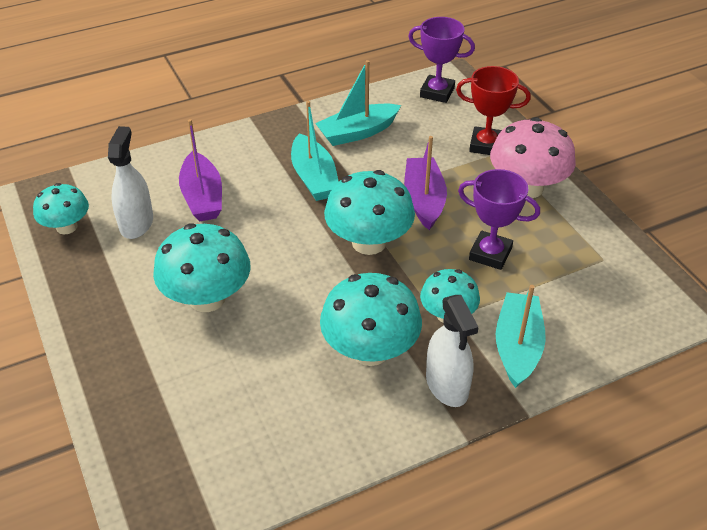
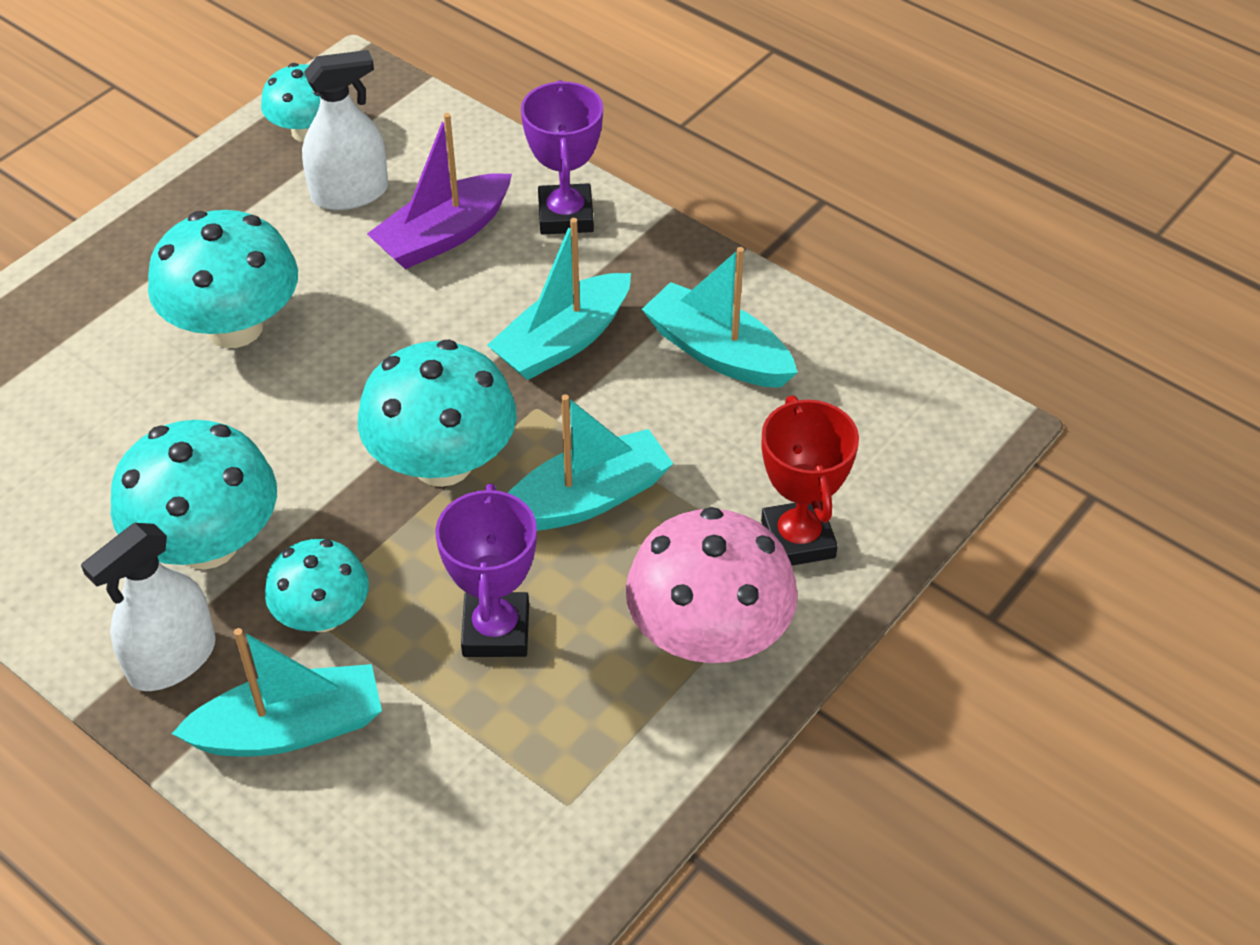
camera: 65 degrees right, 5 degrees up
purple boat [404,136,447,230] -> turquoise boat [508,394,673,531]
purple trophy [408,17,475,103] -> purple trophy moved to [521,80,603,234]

WHAT YOU HAVE TO DO: Find the line with "purple boat [404,136,447,230]" in the listing. Reproduce it and all the lines after it, exactly, through the last line.

REPLY:
purple boat [404,136,447,230] -> turquoise boat [508,394,673,531]
purple trophy [408,17,475,103] -> purple trophy moved to [521,80,603,234]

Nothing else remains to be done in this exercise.